Data in this exercise:
--------------------------------------------------

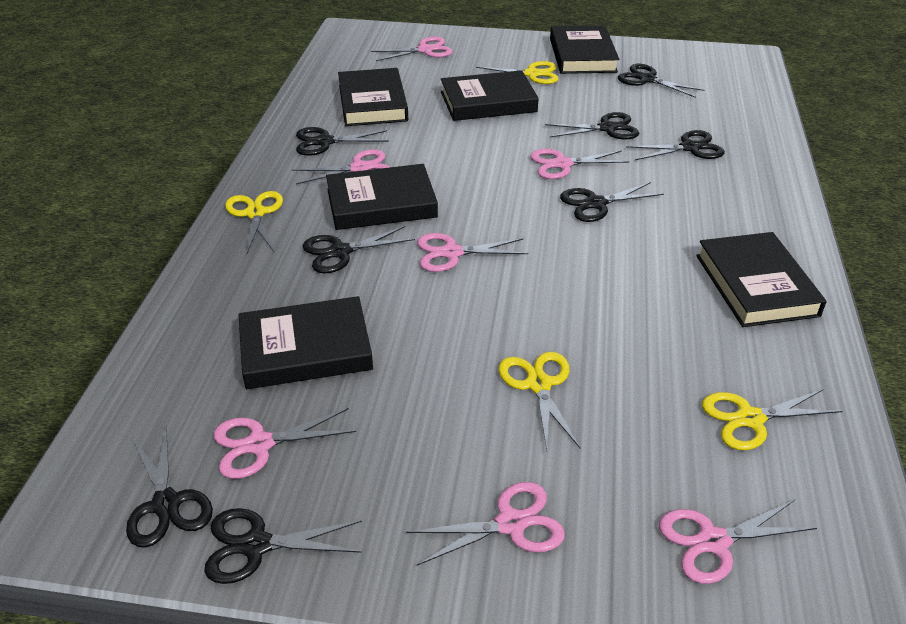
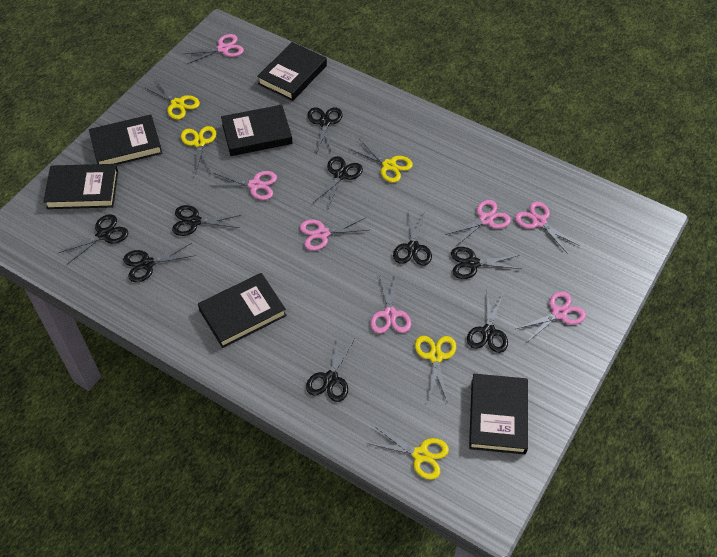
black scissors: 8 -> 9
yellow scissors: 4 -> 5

--------------------------------------------------

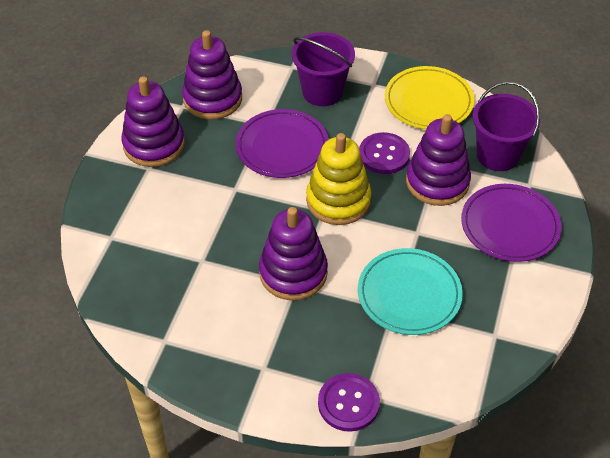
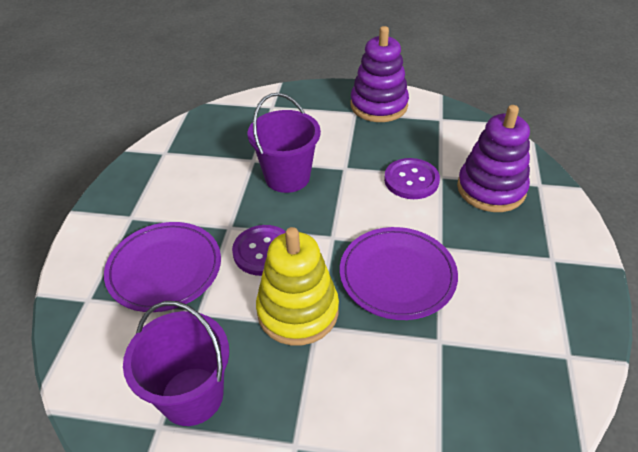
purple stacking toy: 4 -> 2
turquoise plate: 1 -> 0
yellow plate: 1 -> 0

--------------------------------------------------

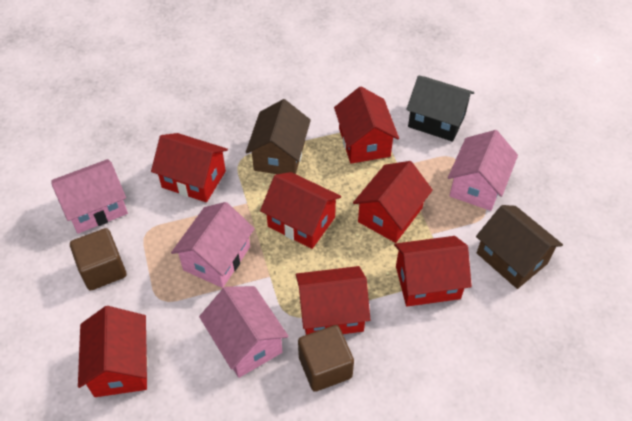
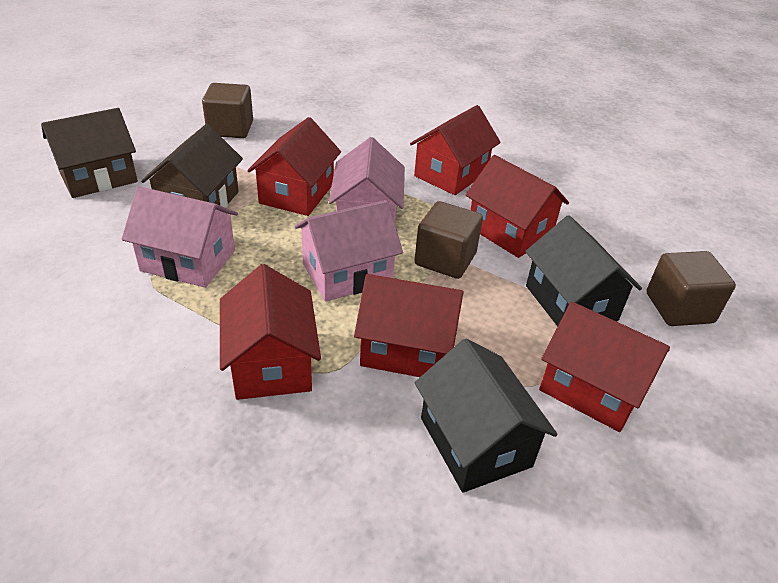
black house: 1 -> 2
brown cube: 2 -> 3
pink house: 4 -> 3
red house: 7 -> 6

--------------------------------------------------

Each line in the listing above that includes "scissors" is to be copied.

Answer space:
black scissors: 8 -> 9
yellow scissors: 4 -> 5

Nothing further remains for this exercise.